- **TO DO**:
Using the listing below, say how many lines have the string "orange" in them, giving the number alone.
─── PROVIDED RECORDS ───
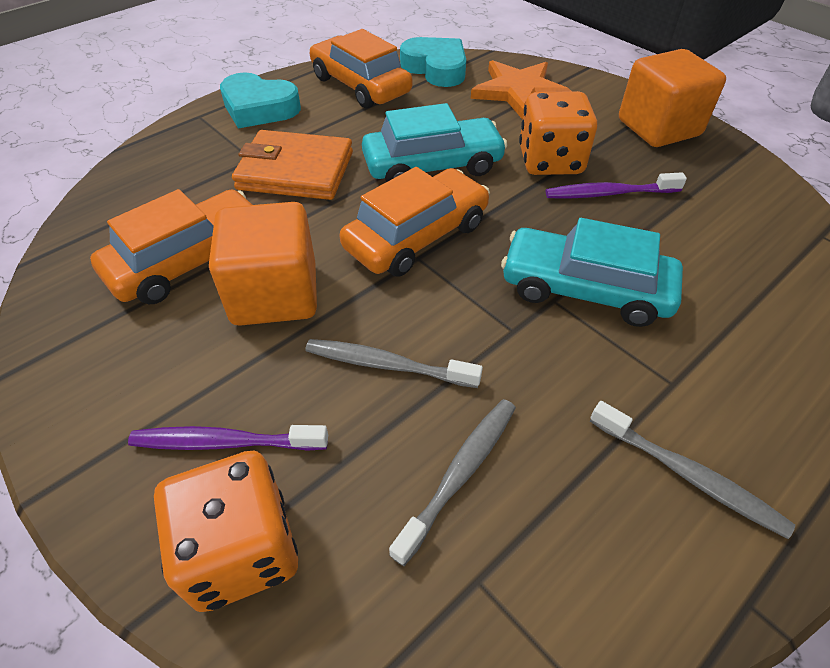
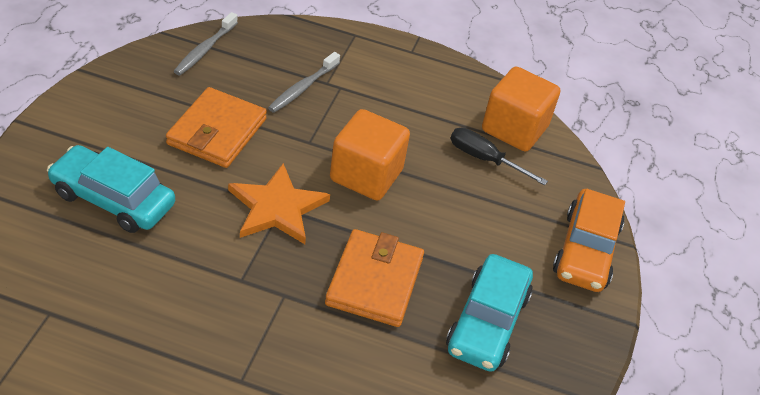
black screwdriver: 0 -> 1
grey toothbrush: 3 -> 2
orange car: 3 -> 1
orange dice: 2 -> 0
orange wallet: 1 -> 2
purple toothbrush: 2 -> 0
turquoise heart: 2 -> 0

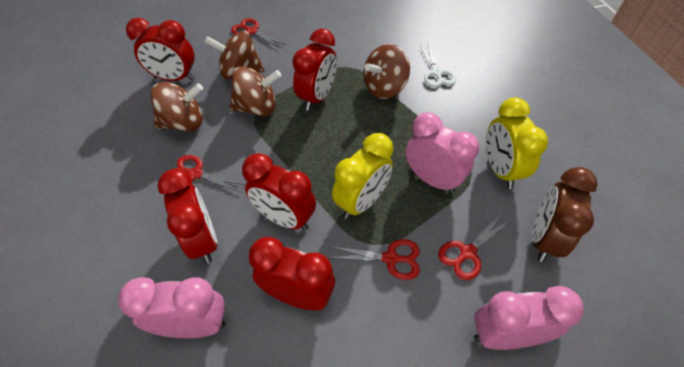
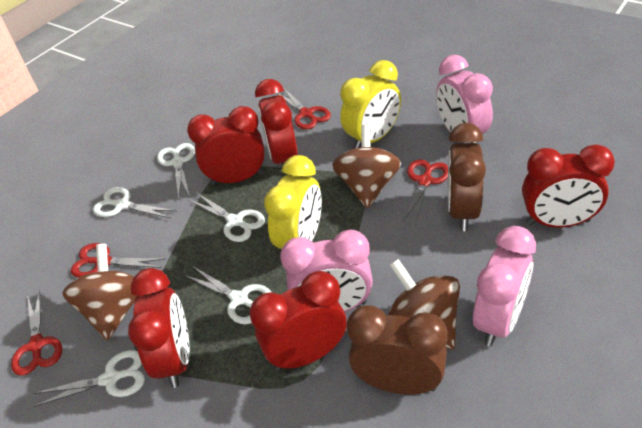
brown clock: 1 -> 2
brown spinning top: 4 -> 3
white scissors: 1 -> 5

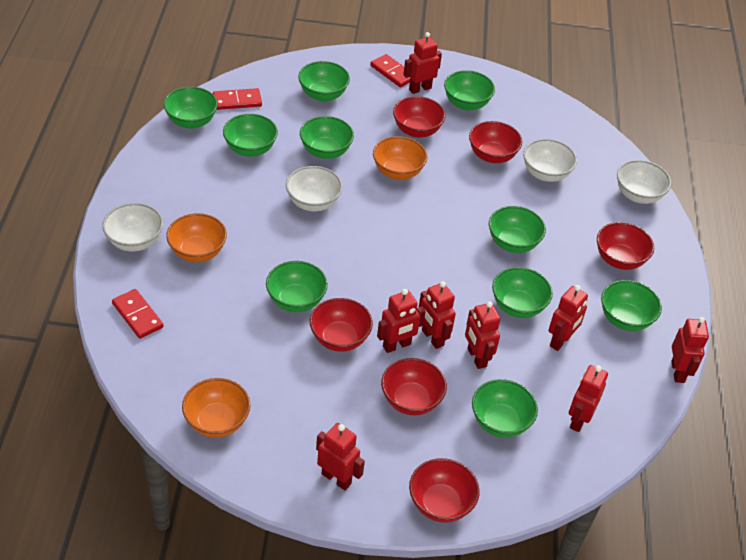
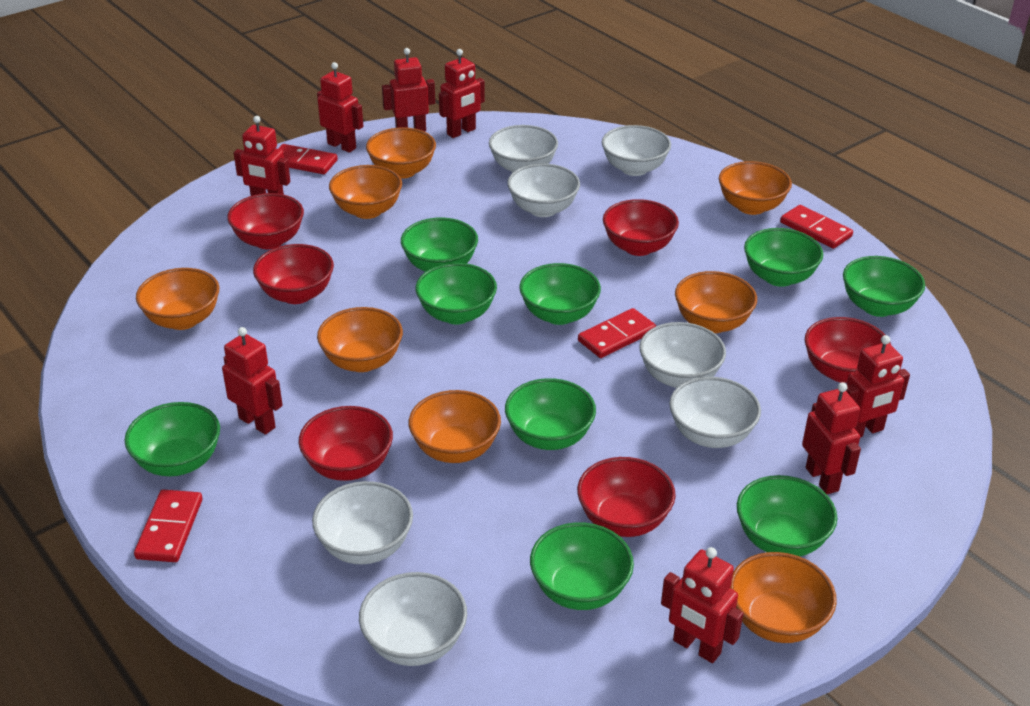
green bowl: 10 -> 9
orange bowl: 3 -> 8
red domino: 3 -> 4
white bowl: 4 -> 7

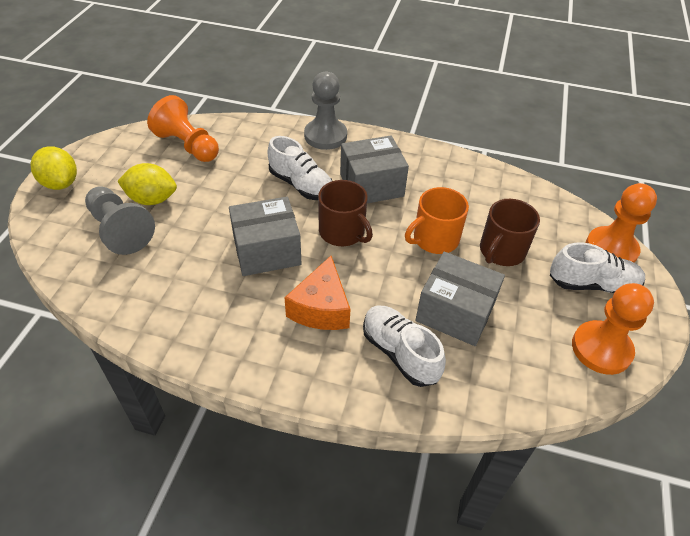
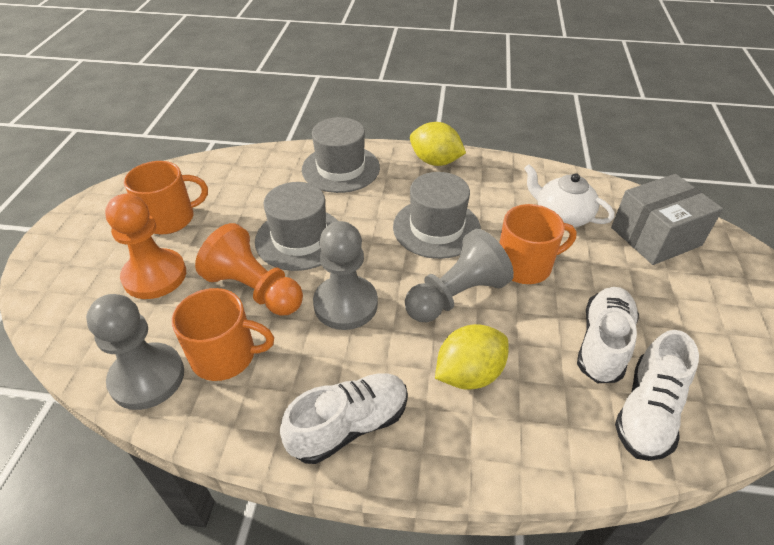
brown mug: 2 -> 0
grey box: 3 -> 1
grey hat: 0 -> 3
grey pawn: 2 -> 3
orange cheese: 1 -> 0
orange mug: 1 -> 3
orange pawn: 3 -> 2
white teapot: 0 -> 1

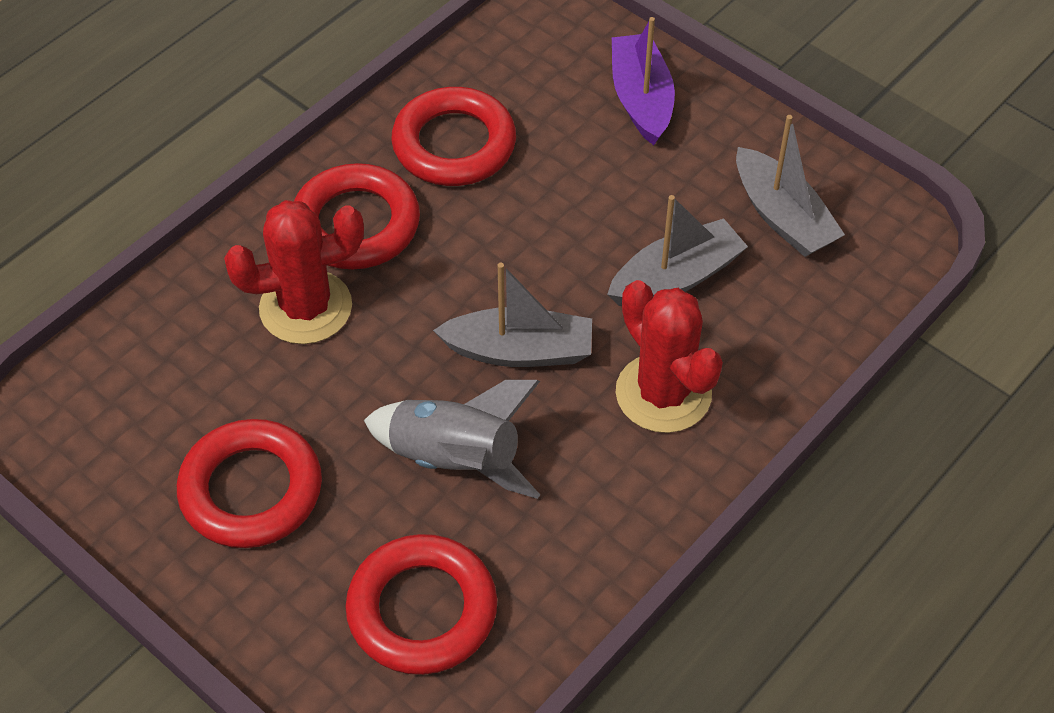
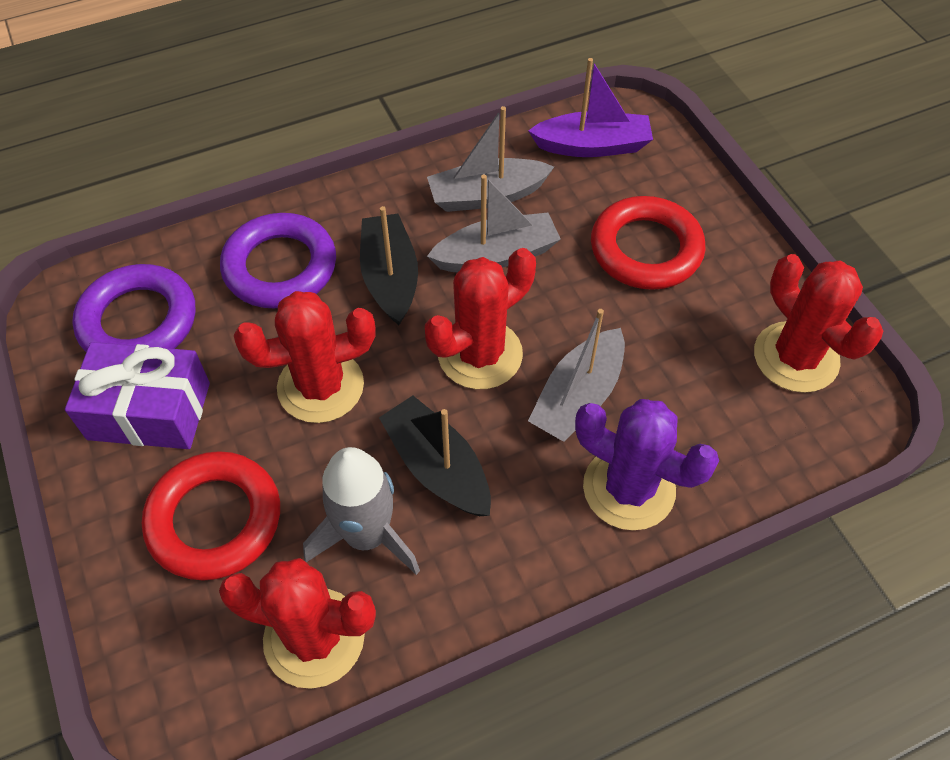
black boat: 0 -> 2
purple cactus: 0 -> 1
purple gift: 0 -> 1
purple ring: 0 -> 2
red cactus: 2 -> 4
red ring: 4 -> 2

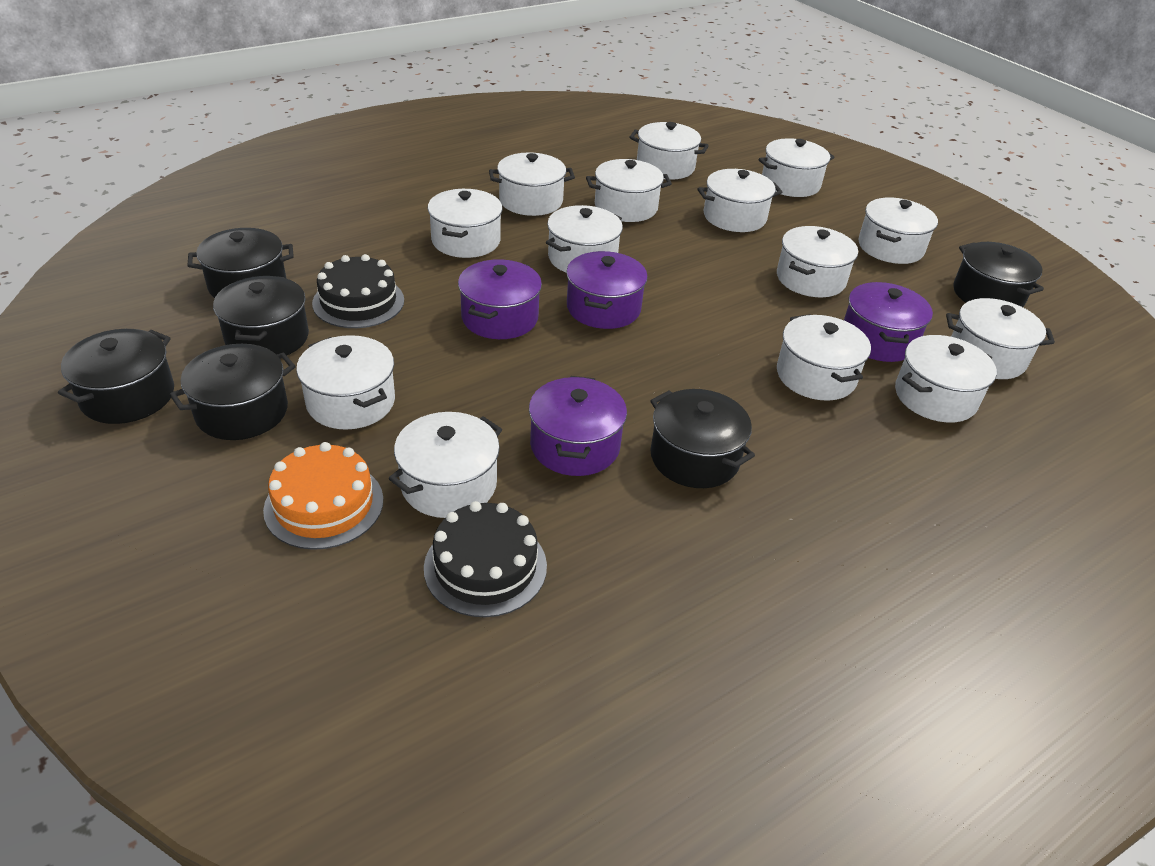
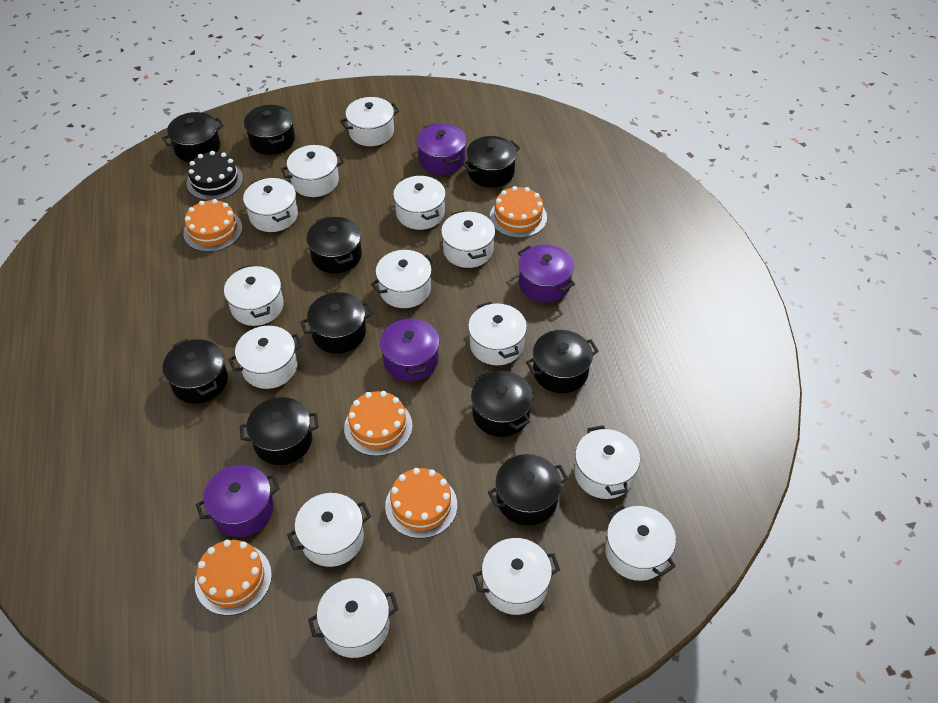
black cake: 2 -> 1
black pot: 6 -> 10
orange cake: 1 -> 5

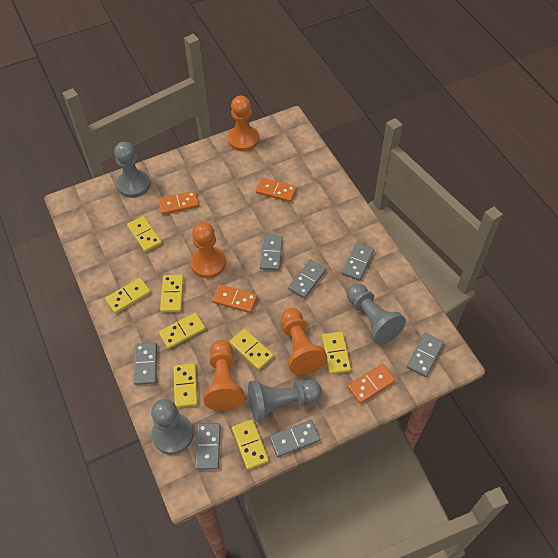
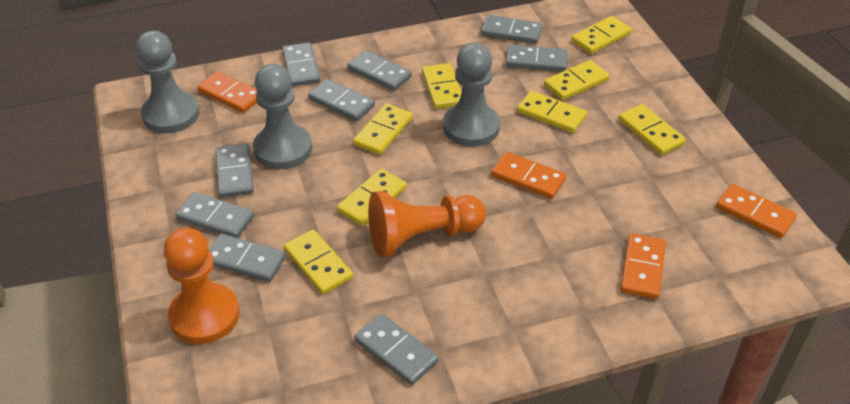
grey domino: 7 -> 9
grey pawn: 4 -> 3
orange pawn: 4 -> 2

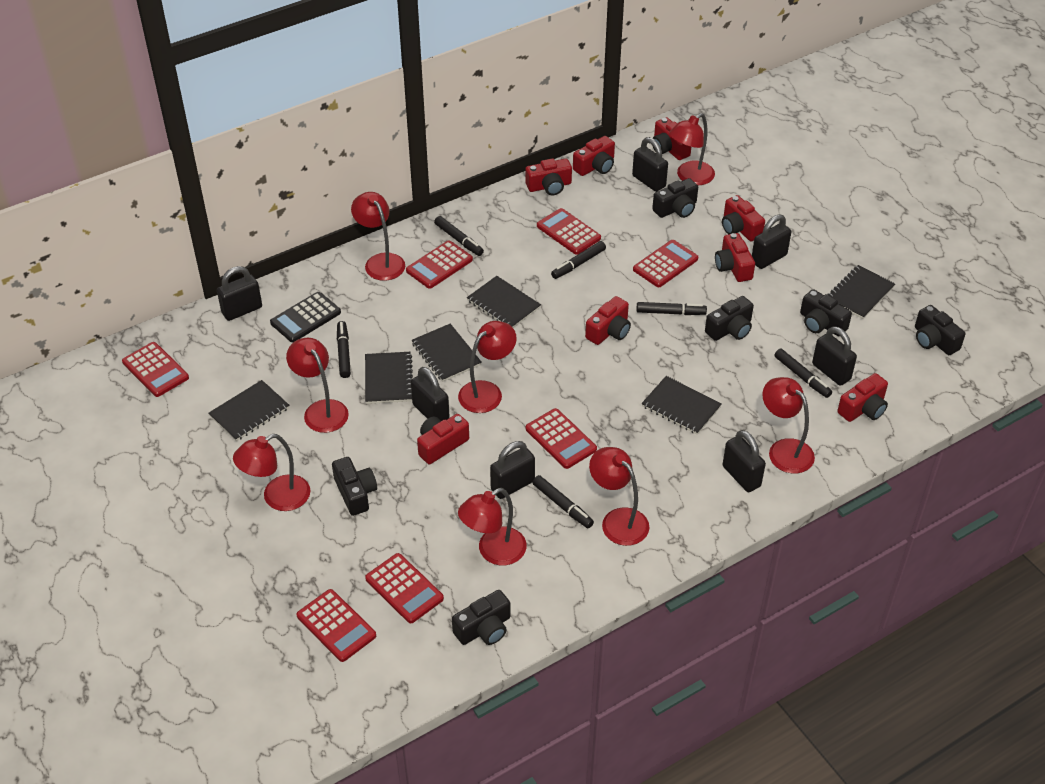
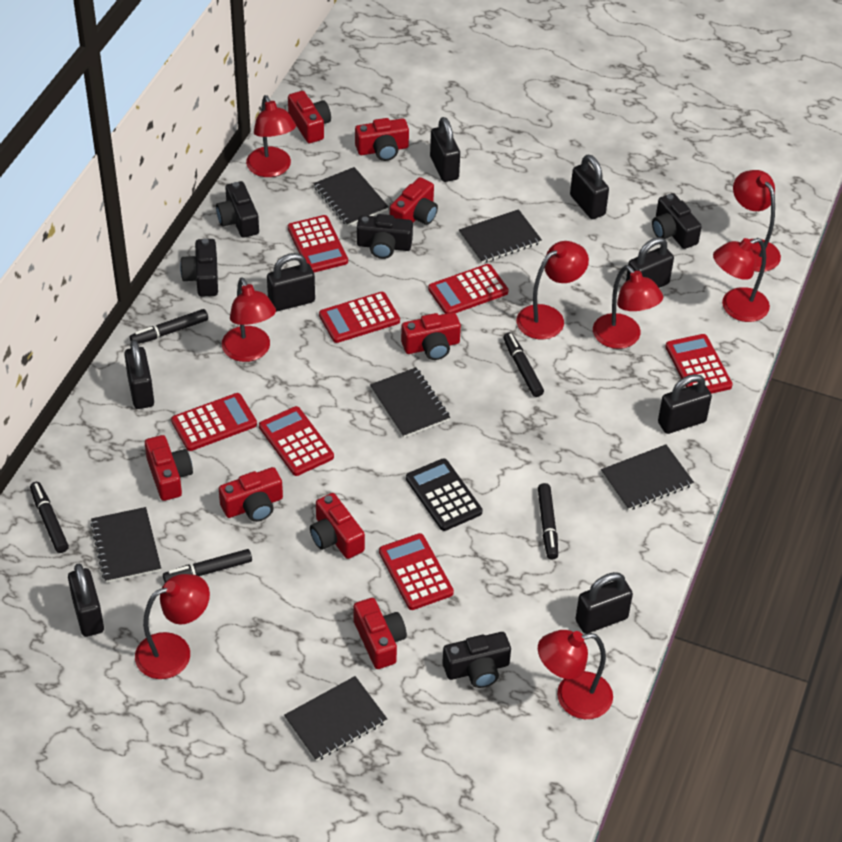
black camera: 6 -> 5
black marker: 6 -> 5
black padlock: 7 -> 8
───
- **WRITTEN SOLUTION**:
9